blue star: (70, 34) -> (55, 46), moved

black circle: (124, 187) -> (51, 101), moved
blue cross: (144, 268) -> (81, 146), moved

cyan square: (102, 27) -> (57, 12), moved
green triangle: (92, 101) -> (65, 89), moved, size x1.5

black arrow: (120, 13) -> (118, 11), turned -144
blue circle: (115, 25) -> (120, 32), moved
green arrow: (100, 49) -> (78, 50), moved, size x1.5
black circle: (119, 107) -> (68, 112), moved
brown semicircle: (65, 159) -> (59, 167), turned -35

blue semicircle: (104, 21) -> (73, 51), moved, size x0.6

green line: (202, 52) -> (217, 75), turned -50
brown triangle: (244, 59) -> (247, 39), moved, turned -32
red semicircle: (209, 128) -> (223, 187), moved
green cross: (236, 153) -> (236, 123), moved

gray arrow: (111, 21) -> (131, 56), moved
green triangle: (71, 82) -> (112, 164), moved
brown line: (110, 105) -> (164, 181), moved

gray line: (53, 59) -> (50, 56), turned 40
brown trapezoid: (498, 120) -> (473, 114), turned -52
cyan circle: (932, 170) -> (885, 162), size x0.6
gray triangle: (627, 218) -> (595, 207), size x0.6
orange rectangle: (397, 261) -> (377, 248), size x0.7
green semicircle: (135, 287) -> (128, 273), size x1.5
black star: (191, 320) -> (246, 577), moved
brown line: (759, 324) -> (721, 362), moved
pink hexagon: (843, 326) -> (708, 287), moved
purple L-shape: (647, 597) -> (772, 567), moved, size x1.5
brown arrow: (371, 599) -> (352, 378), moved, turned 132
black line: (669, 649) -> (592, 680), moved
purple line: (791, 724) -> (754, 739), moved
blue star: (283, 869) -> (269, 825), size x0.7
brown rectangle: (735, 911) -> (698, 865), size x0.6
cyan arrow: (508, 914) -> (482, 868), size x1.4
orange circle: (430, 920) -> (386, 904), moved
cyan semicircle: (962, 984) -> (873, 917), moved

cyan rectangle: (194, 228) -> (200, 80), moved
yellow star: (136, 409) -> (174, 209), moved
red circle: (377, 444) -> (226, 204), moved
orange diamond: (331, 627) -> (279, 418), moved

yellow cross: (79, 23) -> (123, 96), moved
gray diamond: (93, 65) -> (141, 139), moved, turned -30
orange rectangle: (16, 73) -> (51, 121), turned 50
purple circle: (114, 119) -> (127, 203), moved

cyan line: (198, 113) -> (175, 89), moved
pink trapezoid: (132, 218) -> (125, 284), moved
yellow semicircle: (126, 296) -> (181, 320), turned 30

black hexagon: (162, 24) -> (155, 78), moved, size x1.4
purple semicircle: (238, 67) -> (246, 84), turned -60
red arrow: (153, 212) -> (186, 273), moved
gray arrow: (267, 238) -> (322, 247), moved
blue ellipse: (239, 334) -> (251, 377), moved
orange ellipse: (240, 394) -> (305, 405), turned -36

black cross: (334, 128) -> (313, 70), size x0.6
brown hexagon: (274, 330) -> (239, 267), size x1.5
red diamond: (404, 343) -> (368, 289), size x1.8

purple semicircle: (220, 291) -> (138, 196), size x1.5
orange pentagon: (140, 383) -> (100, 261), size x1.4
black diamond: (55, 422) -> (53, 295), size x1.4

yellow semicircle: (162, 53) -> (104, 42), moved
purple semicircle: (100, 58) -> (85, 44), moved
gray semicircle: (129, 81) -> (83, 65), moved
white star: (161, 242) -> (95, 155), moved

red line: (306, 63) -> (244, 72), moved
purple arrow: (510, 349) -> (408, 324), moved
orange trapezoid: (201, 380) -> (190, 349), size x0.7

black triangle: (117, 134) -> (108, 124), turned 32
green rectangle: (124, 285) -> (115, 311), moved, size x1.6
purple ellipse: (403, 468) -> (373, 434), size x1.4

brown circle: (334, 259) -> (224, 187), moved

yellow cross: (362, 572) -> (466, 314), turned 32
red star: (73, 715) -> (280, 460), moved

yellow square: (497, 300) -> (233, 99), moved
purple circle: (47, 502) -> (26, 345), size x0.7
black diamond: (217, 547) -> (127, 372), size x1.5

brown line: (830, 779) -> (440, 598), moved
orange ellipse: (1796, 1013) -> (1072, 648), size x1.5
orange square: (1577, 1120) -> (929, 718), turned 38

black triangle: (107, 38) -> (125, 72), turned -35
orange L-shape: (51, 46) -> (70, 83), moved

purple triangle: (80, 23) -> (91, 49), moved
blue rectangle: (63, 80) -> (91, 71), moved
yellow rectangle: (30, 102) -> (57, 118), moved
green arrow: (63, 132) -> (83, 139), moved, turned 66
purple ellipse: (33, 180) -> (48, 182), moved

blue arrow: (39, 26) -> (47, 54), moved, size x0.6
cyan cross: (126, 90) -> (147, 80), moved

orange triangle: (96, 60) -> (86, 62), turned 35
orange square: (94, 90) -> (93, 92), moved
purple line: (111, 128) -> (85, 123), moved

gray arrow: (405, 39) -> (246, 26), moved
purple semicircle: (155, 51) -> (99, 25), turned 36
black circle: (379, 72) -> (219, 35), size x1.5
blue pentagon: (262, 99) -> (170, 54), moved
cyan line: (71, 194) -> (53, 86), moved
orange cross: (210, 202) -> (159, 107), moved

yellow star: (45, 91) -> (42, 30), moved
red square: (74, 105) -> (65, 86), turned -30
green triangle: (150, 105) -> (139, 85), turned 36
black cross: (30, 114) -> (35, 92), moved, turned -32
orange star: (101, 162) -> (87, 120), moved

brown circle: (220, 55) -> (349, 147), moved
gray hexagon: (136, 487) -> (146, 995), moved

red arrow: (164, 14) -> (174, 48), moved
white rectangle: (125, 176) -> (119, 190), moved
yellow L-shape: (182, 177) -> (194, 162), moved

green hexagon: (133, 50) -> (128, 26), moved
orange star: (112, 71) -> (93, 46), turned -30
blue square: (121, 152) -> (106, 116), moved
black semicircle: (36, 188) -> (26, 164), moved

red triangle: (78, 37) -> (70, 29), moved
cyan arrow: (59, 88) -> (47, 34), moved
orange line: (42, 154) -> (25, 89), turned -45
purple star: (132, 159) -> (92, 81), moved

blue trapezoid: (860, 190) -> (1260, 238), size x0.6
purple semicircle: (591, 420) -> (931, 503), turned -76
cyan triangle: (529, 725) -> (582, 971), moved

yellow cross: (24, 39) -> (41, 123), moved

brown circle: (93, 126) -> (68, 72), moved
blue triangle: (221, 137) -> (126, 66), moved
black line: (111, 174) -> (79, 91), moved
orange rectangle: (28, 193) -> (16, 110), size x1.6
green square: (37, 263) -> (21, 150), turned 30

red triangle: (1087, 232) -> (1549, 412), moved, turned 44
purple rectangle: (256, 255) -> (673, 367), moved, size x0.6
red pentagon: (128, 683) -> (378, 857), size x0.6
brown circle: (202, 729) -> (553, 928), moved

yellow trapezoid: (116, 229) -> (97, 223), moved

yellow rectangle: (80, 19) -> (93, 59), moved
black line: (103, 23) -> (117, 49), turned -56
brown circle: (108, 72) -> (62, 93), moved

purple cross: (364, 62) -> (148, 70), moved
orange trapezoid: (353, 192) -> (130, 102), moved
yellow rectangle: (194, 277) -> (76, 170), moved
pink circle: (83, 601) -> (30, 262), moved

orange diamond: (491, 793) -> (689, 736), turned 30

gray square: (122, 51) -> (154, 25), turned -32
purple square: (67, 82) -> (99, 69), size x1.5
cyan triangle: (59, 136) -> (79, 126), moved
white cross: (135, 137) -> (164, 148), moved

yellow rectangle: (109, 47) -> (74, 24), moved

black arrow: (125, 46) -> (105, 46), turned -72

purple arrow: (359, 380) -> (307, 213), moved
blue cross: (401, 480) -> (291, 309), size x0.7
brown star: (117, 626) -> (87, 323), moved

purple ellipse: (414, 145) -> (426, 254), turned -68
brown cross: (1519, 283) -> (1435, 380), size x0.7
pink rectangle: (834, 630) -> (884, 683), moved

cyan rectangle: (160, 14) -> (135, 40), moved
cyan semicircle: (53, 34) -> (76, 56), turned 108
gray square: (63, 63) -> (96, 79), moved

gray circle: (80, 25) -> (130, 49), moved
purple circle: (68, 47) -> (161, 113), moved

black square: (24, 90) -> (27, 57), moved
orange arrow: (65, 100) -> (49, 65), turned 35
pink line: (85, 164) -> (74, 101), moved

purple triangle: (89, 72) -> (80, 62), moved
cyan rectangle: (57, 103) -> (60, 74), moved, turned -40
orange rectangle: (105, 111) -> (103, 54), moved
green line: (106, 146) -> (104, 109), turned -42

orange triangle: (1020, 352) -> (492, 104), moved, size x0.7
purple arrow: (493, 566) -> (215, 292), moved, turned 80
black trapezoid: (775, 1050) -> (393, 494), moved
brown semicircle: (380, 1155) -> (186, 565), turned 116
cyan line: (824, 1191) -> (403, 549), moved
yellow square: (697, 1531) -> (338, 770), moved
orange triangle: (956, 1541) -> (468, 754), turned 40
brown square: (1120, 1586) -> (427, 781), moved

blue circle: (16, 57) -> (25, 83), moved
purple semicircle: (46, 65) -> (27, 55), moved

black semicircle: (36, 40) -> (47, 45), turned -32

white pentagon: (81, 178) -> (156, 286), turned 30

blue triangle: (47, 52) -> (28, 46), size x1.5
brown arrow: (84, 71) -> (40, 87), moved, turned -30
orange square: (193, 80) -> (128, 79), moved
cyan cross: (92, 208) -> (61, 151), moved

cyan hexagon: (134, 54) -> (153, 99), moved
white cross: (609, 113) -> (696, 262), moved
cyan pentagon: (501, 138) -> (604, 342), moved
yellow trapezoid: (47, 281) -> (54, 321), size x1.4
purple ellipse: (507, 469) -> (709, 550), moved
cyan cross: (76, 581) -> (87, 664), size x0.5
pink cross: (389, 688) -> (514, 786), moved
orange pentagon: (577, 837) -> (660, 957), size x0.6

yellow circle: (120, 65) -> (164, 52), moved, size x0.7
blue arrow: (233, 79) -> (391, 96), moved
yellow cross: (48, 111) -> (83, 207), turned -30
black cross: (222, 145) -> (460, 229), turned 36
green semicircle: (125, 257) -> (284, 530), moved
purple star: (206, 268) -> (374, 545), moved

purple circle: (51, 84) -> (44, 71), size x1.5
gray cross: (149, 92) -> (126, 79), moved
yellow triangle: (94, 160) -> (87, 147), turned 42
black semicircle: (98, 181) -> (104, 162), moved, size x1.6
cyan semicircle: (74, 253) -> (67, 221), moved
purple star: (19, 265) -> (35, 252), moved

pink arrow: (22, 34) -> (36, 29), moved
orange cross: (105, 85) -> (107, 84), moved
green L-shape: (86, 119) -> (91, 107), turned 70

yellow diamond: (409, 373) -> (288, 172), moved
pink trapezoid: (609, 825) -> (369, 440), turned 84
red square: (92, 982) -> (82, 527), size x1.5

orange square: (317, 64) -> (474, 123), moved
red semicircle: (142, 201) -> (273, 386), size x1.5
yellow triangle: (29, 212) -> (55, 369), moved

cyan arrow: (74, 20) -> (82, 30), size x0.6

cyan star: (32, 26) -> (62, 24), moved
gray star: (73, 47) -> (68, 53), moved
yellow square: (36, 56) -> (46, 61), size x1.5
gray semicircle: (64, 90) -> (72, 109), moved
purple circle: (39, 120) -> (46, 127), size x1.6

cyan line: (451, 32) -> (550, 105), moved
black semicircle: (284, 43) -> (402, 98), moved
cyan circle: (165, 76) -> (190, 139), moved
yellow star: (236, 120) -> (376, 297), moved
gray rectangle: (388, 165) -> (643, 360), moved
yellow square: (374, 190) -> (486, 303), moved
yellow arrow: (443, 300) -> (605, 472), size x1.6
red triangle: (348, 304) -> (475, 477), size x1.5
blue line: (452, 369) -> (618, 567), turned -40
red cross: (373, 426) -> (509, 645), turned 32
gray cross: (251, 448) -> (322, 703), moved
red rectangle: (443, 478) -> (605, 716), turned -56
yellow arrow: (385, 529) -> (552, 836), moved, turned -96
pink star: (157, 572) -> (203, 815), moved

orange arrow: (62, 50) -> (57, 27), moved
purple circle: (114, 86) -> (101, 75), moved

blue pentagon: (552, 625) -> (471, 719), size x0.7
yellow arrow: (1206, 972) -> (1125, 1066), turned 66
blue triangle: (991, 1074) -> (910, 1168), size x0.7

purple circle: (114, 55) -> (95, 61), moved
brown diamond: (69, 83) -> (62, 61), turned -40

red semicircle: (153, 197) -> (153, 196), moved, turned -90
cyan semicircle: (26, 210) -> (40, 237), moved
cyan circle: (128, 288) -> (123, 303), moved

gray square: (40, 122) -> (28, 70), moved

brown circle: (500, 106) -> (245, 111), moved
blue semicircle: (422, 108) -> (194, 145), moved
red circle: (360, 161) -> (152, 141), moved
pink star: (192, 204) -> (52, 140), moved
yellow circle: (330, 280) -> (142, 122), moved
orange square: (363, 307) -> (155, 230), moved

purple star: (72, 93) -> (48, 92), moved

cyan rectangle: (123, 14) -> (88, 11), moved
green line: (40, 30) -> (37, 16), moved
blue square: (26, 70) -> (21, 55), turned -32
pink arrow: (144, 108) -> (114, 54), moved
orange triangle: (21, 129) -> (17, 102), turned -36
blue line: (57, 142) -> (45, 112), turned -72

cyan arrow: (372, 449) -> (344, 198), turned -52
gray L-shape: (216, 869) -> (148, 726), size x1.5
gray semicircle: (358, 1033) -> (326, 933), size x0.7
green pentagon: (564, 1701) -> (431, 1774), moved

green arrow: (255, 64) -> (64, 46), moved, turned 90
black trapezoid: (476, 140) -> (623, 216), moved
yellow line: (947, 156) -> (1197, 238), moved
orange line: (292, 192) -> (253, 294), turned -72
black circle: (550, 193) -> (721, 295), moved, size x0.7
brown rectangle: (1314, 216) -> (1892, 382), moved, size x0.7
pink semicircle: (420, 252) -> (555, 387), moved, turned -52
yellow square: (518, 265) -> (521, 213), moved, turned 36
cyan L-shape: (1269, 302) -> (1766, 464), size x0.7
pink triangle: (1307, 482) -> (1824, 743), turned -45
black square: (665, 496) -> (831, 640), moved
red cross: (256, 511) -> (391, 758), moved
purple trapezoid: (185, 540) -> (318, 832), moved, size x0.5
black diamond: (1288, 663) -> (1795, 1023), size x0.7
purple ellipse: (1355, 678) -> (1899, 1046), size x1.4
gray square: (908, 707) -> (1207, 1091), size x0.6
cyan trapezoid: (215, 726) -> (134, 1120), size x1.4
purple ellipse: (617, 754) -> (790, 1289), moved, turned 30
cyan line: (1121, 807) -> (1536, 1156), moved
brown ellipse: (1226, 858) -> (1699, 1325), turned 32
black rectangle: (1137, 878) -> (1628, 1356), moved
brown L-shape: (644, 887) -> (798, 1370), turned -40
┄┄┄┄┄┄┄┄┄┄┄┄┄┄┄┄┄┄┄┄
Take the records above and return, word for word, only the lines that fall from the line with "purple line: (111, 128) -> (85, 123), moved" to the line with "blue pentagon: (262, 99) -> (170, 54), moved", both of them included.

purple line: (111, 128) -> (85, 123), moved

gray arrow: (405, 39) -> (246, 26), moved
purple semicircle: (155, 51) -> (99, 25), turned 36
black circle: (379, 72) -> (219, 35), size x1.5
blue pentagon: (262, 99) -> (170, 54), moved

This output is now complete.